> _DATA FOR ANALYSIS_:

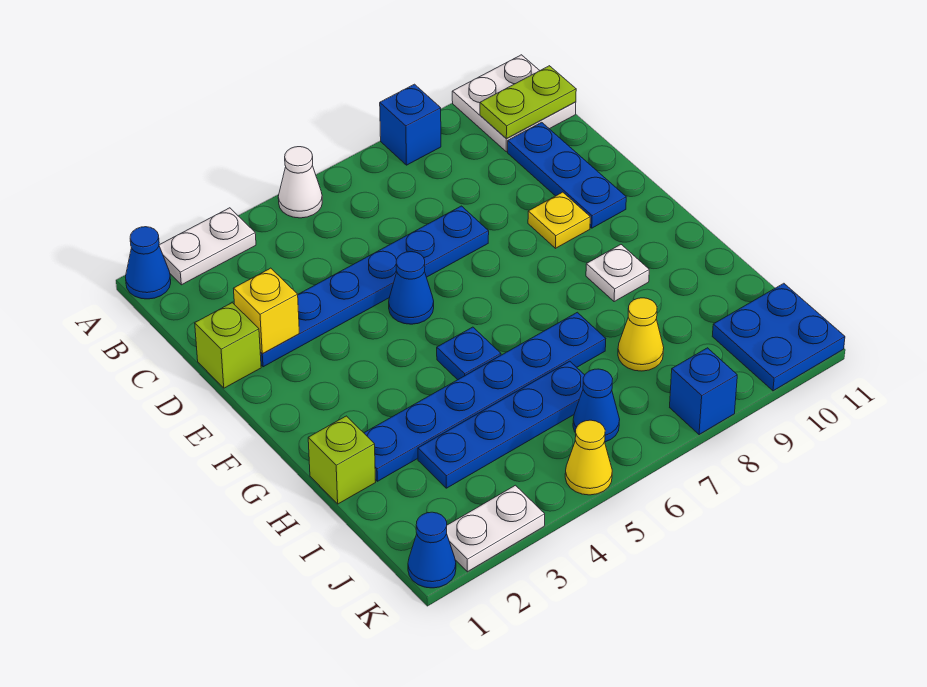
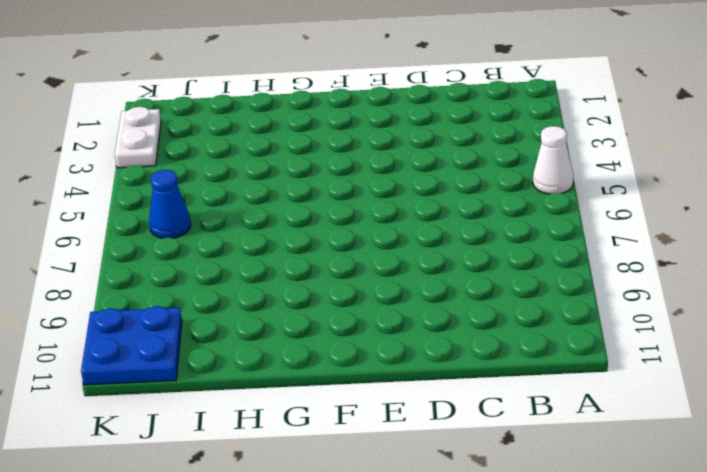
none -> blue cone A1 level 1
none -> white plate A2:A3 level 1
none -> blue brick A8 level 1

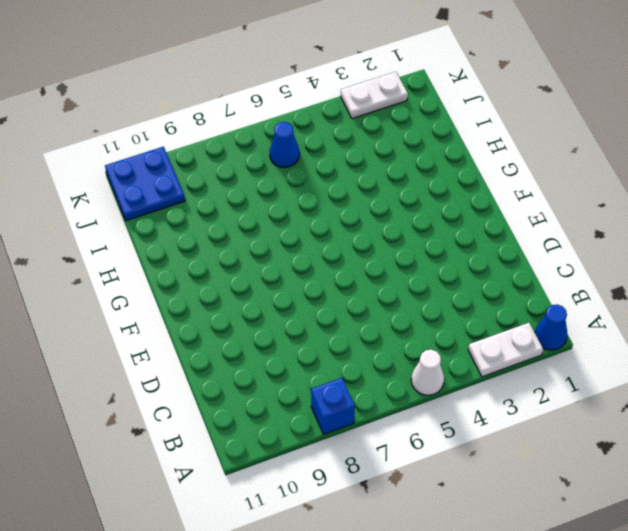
none -> white plate A10:B11 level 1
none -> blue plate C10:E10 level 1
none -> lime brick D1 level 1

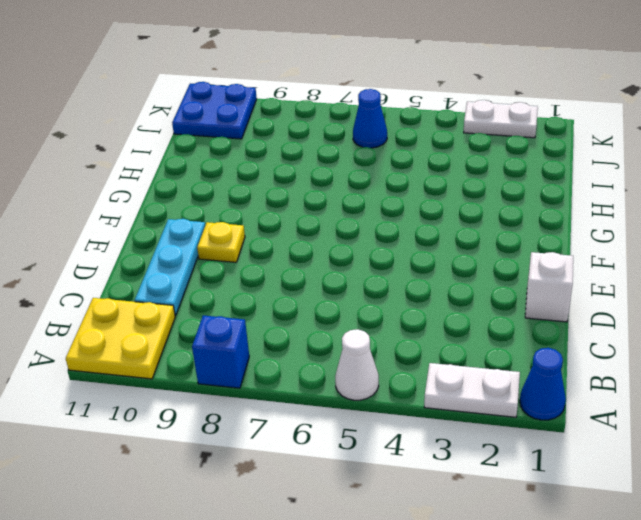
yellow plate A10:B11 level 1 -> white plate A10:B11 level 1
cyan plate C10:E10 level 1 -> blue plate C10:E10 level 1
white brick D1 level 1 -> lime brick D1 level 1
none -> blue plate D2:D7 level 1
none -> blue cone E5 level 1
none -> blue plate G5 level 1

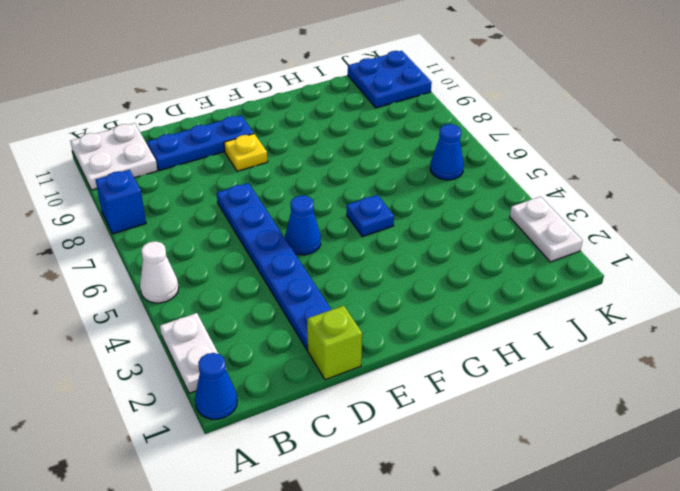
none -> white plate G9 level 1
none -> lime brick H1 level 1
none -> blue plate H2:H7 level 1

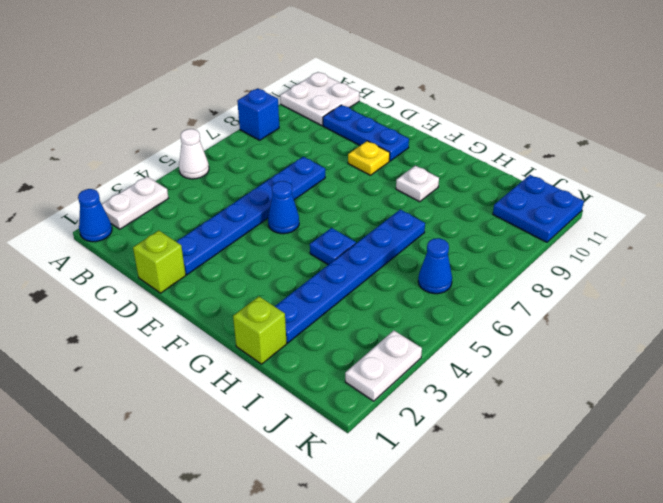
none -> blue plate I3:I6 level 1
none -> yellow cone I8 level 1
none -> blue cone K1 level 1

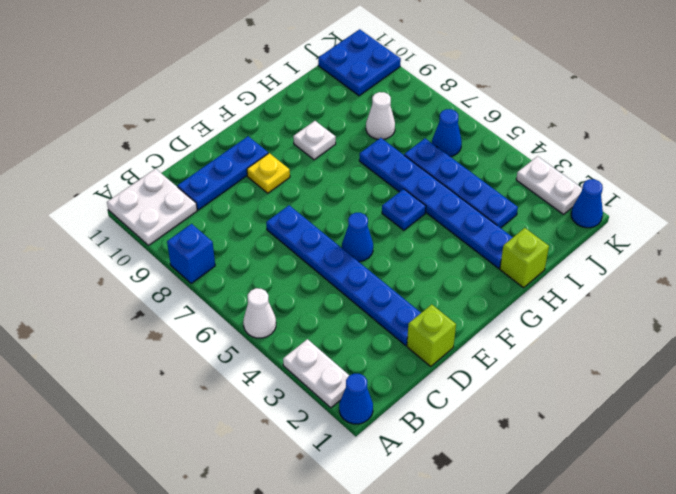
white cone I8 level 1 -> yellow cone I8 level 1
none -> yellow cone K5 level 1
none -> blue brick K8 level 1
none -> lime plate B10:B11 level 2

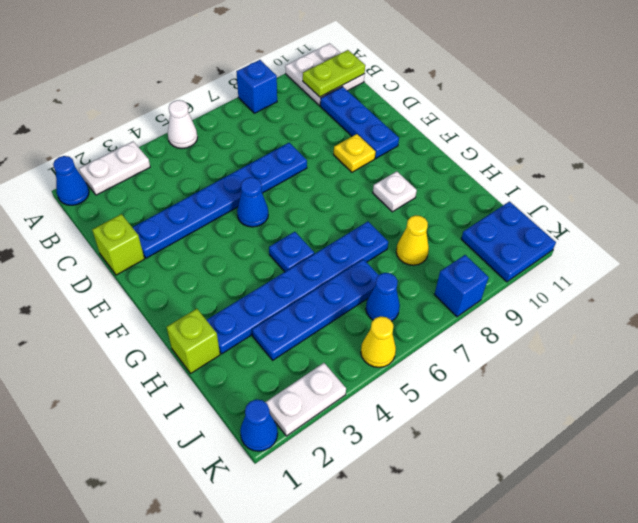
none -> yellow brick D2 level 2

> _WHAT THIS TASK INVOLVES_:
Among the entries, find each line that includes the string "brick" and copy it.

> _YOUR RESPONSE_:
none -> blue brick A8 level 1
none -> lime brick D1 level 1
white brick D1 level 1 -> lime brick D1 level 1
none -> lime brick H1 level 1
none -> blue brick K8 level 1
none -> yellow brick D2 level 2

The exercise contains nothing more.